Exercise details
Every line below should be copied exactly; drop the pictures.

Provided entries
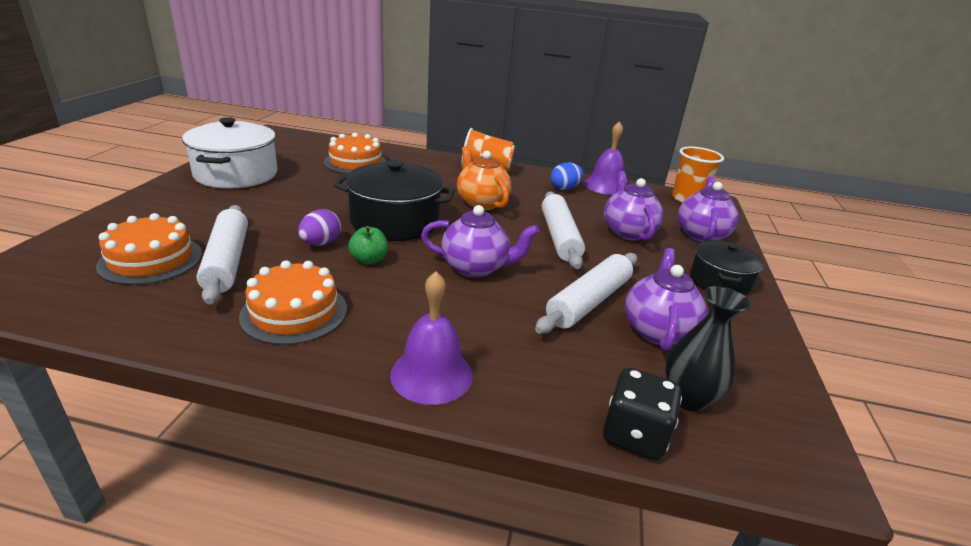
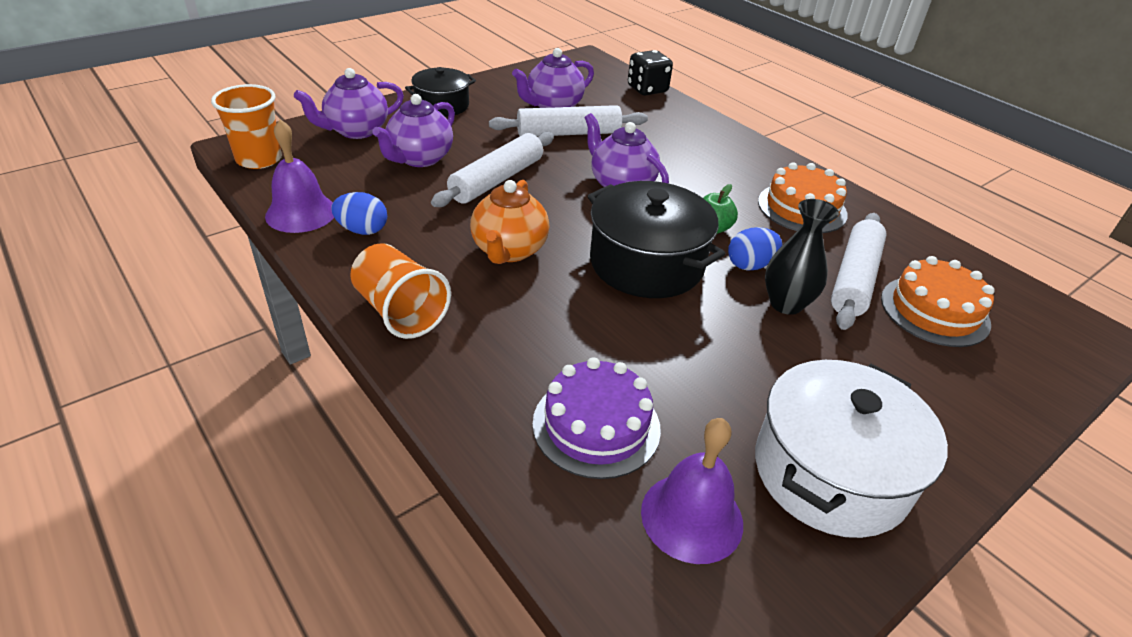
camera: 140 degrees left, 10 degrees up
(321, 243) = (750, 265): purple egg -> blue egg
(355, 162) = (596, 425): orange cake -> purple cake
(431, 374) = (728, 142): purple bell -> purple bell (692, 517)
(688, 398) = (596, 86): black vase -> black vase (786, 304)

Finished exercise
camera: 140 degrees left, 10 degrees up
(321, 243) = (750, 265): purple egg -> blue egg
(355, 162) = (596, 425): orange cake -> purple cake
(431, 374) = (728, 142): purple bell -> purple bell (692, 517)
(688, 398) = (596, 86): black vase -> black vase (786, 304)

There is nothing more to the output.